> _STORED DATA_
____________
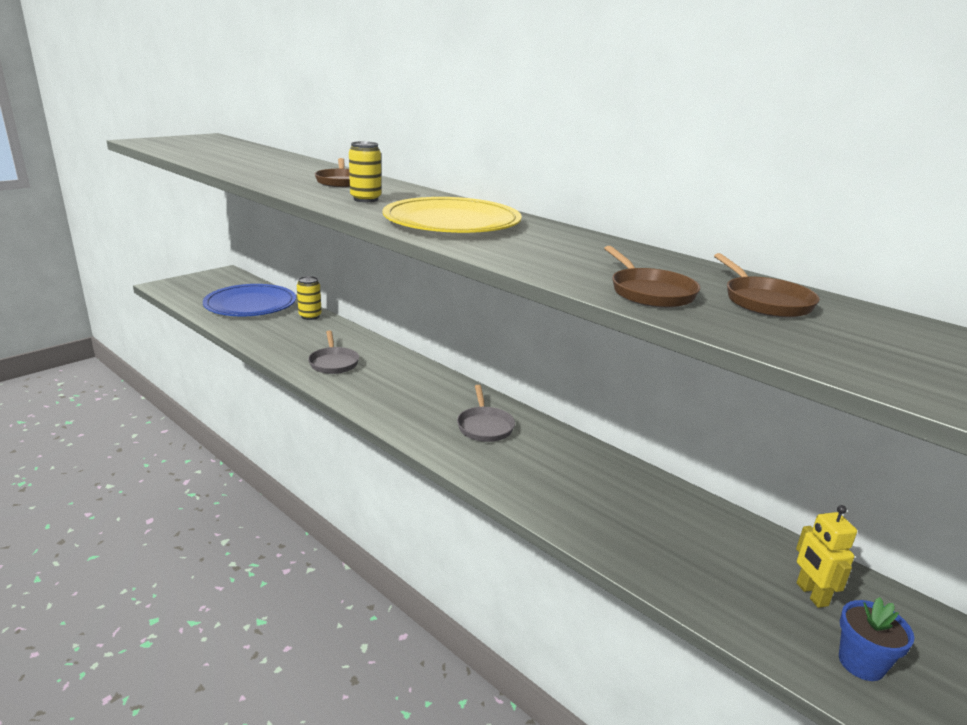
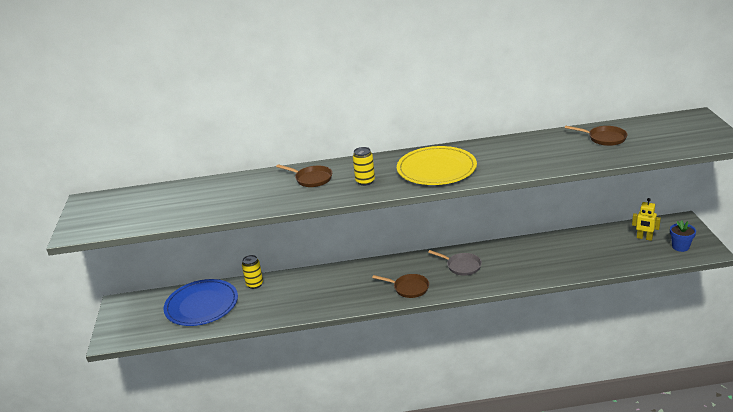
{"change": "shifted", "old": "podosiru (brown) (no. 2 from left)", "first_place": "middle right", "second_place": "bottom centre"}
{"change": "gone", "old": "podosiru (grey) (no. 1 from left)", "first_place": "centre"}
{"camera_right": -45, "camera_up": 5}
____________
> _WHAT TO DO_
Everything from the line containing "(grey) (no. 1" through the last line above should be set down exactly; include no other lines.

> _RESPONSE TO THIS TASK_
{"change": "gone", "old": "podosiru (grey) (no. 1 from left)", "first_place": "centre"}
{"camera_right": -45, "camera_up": 5}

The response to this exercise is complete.